WORK INSTRUCTION » Look through the listing below and write out exactly the lines from the line with "blue plate G4" to the line with "yellow brick H8:H13 level 1 -> none", both included, and no others.

═══ EXTRACTED ENTRIES ═══

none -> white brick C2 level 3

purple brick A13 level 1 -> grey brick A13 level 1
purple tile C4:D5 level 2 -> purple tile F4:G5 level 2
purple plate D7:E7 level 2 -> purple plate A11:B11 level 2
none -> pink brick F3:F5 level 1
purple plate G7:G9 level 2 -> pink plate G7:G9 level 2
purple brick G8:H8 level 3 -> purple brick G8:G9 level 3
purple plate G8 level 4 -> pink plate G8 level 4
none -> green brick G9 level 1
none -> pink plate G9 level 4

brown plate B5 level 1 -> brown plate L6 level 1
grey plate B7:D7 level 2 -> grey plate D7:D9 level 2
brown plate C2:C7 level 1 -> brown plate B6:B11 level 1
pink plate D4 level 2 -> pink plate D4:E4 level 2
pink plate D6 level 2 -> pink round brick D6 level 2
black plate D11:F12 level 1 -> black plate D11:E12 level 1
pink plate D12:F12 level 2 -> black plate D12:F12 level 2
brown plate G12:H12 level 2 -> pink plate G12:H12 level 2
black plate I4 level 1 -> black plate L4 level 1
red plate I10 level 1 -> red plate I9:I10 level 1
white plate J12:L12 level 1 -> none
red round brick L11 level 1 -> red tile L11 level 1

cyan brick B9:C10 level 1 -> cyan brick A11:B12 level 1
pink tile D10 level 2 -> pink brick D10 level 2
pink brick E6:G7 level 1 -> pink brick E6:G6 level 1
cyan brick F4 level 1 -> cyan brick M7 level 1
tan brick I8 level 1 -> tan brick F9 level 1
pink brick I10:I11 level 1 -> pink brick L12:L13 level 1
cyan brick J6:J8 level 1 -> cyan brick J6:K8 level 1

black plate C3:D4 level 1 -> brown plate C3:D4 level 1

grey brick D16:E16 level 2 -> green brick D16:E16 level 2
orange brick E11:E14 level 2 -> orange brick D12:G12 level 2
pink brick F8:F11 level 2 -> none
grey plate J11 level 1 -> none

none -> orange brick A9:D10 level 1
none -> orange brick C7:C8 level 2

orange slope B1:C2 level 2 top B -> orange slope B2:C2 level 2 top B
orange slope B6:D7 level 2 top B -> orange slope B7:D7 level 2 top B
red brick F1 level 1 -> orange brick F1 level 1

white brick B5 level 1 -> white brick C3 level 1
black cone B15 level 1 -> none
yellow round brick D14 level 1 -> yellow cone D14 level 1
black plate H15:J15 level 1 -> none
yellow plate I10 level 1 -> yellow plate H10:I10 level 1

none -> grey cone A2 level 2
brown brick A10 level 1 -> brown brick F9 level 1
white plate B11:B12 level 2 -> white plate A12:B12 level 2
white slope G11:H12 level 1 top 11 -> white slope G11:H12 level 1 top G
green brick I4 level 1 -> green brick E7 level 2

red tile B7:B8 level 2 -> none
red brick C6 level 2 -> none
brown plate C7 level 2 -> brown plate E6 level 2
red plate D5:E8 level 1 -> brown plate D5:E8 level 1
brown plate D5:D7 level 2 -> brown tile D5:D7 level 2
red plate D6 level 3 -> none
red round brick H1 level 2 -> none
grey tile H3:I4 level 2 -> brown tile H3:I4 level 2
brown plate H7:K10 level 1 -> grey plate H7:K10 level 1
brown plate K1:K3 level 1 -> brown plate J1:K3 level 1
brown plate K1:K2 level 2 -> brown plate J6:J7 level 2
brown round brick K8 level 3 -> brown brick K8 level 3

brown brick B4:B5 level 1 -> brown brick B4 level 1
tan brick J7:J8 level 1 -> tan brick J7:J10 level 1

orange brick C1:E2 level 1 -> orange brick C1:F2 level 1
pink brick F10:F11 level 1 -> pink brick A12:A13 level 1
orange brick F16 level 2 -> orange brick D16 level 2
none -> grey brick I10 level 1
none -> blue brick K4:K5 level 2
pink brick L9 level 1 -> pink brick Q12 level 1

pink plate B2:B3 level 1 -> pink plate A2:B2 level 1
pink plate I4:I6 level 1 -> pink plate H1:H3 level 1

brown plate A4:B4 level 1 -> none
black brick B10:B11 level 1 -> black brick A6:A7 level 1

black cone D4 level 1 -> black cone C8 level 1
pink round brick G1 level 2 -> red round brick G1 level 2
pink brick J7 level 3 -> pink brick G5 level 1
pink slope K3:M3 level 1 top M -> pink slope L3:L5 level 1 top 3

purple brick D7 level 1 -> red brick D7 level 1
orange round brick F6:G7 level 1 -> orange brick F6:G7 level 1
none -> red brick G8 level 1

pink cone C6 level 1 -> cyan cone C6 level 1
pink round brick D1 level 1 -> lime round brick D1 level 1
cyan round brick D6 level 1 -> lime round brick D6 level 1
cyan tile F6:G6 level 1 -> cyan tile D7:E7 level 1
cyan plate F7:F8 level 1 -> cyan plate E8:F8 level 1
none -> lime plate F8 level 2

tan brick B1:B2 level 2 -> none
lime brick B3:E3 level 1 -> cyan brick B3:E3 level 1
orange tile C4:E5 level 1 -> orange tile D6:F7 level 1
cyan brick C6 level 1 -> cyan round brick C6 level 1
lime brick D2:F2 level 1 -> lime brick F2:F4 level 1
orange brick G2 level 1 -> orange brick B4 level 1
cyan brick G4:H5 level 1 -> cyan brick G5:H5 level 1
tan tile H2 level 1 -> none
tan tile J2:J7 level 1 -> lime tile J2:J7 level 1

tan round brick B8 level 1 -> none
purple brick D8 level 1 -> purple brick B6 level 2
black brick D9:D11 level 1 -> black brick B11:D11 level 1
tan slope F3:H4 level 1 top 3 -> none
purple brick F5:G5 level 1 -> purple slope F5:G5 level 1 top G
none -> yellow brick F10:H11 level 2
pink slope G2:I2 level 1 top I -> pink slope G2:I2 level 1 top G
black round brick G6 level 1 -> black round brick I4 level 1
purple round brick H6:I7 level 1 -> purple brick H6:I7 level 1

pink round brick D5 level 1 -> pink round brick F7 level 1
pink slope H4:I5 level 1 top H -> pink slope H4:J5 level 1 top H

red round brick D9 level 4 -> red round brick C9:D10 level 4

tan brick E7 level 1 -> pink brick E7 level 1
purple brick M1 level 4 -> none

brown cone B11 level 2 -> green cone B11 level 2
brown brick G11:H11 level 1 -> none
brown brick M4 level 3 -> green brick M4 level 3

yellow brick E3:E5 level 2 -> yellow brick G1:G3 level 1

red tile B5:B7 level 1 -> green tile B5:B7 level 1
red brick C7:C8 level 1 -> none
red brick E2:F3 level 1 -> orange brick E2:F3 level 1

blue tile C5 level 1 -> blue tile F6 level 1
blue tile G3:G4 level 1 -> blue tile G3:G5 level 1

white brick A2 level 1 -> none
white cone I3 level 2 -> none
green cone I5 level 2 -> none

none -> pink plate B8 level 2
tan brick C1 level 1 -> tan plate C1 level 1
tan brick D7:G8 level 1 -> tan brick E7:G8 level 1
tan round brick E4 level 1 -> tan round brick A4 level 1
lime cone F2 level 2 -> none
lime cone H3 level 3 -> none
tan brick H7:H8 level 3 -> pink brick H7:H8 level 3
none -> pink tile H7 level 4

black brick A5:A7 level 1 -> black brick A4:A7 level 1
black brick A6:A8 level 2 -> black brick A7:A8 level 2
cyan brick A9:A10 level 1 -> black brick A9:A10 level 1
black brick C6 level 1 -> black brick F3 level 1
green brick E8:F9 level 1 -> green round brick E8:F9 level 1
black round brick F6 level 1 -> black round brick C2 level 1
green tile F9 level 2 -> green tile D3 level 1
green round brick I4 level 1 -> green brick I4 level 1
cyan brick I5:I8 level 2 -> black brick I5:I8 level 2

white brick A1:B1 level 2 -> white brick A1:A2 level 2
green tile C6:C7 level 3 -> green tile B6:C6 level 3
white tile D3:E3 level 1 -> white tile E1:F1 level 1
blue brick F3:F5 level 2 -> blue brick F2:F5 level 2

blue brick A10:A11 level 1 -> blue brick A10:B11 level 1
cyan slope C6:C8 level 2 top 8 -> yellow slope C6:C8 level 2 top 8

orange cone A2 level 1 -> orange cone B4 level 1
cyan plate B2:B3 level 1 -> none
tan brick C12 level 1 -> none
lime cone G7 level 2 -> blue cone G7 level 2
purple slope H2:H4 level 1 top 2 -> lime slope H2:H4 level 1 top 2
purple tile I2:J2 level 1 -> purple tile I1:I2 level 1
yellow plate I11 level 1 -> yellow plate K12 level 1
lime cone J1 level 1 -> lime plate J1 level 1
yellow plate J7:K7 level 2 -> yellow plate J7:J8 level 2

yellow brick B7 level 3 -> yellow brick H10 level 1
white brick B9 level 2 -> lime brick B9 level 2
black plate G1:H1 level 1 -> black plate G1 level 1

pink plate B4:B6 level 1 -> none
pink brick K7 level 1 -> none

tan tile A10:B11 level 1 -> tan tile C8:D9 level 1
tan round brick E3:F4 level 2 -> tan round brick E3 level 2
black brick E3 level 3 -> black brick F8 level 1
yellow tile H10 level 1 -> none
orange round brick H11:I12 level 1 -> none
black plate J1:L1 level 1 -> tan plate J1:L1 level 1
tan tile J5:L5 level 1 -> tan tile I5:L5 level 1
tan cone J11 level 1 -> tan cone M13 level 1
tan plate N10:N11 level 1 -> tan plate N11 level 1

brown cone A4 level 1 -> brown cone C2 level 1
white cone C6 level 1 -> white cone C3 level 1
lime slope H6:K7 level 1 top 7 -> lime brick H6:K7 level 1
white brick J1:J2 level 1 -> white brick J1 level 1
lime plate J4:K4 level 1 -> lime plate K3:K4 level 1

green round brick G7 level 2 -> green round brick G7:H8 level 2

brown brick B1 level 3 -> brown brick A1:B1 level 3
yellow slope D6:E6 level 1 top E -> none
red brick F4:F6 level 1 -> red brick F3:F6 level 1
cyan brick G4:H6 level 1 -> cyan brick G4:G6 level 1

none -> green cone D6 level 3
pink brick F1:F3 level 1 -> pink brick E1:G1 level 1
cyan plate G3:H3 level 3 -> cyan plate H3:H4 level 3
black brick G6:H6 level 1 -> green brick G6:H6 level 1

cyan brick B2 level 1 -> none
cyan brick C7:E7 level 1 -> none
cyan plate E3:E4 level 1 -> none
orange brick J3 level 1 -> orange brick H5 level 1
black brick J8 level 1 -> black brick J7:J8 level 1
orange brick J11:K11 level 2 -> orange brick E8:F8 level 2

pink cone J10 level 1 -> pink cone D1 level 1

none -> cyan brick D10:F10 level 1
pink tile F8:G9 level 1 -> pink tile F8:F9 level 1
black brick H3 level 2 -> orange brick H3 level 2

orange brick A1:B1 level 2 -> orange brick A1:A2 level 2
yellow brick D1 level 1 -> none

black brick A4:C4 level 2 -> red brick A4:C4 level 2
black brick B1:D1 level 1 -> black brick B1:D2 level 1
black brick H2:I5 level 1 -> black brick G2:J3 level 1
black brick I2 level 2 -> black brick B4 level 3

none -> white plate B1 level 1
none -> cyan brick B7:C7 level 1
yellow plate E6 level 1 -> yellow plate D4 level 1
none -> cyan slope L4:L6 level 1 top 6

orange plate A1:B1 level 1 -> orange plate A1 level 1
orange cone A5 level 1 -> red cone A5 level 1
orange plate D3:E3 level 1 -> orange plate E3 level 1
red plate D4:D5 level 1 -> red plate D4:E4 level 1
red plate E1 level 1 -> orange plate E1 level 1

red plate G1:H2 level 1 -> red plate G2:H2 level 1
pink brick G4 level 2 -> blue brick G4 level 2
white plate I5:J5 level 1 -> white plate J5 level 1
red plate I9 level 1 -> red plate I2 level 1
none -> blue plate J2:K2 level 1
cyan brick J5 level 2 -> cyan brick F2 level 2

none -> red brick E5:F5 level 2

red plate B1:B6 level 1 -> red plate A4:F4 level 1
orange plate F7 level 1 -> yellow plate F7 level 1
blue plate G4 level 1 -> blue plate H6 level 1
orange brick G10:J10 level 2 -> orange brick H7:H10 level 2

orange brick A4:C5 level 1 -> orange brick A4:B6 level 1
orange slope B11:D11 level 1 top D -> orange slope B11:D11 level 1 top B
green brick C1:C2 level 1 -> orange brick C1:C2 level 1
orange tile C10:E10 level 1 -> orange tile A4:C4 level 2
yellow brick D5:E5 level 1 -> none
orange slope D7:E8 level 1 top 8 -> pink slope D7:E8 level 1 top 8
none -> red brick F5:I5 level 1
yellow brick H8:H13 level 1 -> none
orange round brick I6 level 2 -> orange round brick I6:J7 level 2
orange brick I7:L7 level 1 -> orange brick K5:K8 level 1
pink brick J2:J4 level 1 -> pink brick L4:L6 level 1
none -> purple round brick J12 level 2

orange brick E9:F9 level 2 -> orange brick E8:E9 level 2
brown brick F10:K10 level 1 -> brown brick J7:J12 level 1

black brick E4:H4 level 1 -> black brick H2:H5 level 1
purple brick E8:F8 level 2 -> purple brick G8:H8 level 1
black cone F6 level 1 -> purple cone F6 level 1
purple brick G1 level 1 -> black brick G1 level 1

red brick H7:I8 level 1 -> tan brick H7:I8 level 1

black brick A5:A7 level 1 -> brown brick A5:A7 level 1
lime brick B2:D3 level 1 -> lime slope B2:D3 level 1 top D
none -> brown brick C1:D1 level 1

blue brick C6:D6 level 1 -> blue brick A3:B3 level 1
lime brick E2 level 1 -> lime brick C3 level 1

═══

SOLUTION TO THIS PROBLEM »
blue plate G4 level 1 -> blue plate H6 level 1
orange brick G10:J10 level 2 -> orange brick H7:H10 level 2

orange brick A4:C5 level 1 -> orange brick A4:B6 level 1
orange slope B11:D11 level 1 top D -> orange slope B11:D11 level 1 top B
green brick C1:C2 level 1 -> orange brick C1:C2 level 1
orange tile C10:E10 level 1 -> orange tile A4:C4 level 2
yellow brick D5:E5 level 1 -> none
orange slope D7:E8 level 1 top 8 -> pink slope D7:E8 level 1 top 8
none -> red brick F5:I5 level 1
yellow brick H8:H13 level 1 -> none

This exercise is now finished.